**** Recorded data

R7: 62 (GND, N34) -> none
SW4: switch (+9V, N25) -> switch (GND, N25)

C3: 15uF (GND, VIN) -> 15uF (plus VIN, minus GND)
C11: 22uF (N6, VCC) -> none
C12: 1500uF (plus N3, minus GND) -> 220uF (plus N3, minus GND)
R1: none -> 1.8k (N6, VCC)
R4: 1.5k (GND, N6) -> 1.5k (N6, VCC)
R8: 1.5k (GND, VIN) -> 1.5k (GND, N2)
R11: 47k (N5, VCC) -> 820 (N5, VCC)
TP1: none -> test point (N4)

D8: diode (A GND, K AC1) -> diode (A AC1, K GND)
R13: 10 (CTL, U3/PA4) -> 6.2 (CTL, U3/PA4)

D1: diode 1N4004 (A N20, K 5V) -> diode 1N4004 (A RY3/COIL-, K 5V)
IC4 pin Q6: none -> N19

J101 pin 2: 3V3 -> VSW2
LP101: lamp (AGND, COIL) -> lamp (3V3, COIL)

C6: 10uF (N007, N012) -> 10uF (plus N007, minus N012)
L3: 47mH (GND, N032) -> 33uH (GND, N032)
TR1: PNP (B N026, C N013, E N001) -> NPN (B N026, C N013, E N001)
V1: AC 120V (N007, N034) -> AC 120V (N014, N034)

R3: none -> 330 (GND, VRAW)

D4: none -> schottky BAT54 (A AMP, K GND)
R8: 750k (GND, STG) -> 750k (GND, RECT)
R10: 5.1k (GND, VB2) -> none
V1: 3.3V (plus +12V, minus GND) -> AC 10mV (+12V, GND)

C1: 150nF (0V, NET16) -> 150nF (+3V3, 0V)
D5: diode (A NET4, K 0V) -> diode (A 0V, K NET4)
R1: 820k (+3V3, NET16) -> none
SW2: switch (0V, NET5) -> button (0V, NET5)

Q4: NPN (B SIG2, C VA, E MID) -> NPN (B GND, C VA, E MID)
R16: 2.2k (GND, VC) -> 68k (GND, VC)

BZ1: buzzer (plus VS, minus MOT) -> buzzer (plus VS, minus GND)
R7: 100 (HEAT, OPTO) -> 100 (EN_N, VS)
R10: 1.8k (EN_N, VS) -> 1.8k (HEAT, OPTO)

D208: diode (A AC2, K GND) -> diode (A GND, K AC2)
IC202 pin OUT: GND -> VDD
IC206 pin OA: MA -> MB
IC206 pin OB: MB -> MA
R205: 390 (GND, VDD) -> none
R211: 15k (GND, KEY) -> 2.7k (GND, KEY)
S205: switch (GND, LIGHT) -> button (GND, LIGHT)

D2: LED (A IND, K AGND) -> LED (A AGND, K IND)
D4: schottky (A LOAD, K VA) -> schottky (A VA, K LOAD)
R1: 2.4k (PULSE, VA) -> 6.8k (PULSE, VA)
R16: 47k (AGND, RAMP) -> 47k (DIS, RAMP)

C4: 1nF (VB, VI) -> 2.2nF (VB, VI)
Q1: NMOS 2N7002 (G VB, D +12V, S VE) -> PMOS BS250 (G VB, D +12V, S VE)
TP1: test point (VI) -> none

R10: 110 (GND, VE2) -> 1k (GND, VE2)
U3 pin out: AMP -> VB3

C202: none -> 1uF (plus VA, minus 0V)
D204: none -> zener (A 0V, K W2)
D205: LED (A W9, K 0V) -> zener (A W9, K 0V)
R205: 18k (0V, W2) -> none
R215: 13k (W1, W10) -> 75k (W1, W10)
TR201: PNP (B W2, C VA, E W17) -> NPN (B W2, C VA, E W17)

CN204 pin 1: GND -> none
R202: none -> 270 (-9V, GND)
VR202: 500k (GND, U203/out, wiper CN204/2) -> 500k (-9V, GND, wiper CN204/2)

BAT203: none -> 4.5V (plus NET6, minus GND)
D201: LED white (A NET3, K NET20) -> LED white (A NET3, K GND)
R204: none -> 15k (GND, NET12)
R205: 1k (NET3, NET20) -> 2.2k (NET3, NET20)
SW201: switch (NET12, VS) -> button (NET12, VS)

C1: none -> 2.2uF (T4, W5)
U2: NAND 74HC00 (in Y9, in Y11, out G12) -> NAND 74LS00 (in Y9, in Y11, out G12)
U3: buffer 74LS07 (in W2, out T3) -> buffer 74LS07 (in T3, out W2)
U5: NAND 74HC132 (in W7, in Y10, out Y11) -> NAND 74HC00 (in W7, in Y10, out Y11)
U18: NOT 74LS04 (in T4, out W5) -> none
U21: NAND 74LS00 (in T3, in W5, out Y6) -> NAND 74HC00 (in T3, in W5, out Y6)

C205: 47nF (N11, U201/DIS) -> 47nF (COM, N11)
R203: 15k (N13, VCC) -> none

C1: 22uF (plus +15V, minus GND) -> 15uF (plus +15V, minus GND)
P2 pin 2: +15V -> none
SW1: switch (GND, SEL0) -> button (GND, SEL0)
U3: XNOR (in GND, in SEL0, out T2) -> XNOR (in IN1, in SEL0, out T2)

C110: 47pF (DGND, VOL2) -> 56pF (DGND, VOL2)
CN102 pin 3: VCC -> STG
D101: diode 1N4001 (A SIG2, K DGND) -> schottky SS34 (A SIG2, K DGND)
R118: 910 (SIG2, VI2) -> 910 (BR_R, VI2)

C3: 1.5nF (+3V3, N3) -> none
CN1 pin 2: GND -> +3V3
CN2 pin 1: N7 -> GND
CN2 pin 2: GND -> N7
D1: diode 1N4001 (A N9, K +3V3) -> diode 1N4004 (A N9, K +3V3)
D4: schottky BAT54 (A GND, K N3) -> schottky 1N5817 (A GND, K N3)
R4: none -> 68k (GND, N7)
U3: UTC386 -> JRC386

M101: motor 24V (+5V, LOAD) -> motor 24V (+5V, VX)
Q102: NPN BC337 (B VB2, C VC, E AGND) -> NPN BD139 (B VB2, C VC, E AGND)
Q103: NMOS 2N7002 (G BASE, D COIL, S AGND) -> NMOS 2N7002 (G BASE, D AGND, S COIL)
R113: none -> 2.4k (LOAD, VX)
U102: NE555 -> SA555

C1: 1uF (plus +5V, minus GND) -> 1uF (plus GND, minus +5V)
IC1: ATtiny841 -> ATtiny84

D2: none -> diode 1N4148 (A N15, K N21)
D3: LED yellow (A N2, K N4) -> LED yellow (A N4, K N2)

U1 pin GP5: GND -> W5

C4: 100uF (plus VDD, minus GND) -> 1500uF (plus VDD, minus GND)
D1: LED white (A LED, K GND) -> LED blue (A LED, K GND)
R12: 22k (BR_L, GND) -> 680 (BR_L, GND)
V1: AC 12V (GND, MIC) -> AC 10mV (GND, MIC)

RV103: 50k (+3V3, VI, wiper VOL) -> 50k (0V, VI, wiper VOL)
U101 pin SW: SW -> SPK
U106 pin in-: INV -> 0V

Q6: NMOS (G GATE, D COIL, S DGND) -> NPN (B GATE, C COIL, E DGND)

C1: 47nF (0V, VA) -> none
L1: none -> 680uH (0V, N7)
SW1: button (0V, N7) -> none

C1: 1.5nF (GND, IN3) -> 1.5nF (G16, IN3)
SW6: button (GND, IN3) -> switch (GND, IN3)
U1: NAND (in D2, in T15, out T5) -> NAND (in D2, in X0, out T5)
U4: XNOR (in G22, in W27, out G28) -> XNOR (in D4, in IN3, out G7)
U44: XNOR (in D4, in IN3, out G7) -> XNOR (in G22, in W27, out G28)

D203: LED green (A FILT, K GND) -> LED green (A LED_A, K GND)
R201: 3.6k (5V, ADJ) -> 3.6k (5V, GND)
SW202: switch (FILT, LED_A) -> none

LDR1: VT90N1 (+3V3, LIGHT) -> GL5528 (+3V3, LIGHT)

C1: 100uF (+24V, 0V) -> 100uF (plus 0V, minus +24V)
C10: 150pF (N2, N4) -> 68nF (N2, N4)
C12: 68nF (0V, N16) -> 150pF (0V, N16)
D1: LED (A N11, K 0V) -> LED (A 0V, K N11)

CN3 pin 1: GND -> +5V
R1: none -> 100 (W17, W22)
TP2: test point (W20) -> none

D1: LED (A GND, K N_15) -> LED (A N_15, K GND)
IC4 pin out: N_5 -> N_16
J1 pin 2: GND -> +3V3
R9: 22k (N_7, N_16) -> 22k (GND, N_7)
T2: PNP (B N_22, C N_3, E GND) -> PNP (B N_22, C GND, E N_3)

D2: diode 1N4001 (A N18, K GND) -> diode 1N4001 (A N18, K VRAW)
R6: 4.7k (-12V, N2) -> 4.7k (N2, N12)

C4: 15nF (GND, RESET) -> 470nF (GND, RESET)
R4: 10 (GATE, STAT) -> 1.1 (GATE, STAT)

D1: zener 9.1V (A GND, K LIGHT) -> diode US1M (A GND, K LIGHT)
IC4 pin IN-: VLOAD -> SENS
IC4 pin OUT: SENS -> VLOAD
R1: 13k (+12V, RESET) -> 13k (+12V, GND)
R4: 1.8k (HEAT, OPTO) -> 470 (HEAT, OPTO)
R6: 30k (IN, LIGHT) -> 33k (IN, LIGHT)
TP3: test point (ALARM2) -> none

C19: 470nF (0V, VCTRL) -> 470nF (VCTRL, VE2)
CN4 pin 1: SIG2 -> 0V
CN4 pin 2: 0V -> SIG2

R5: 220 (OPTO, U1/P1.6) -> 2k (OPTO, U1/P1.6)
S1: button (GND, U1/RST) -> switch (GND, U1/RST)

********

■ **Requirement**
Pull every line containing "OPTO" out of the data above.

■ **Answer section**
R7: 100 (HEAT, OPTO) -> 100 (EN_N, VS)
R10: 1.8k (EN_N, VS) -> 1.8k (HEAT, OPTO)
R4: 1.8k (HEAT, OPTO) -> 470 (HEAT, OPTO)
R5: 220 (OPTO, U1/P1.6) -> 2k (OPTO, U1/P1.6)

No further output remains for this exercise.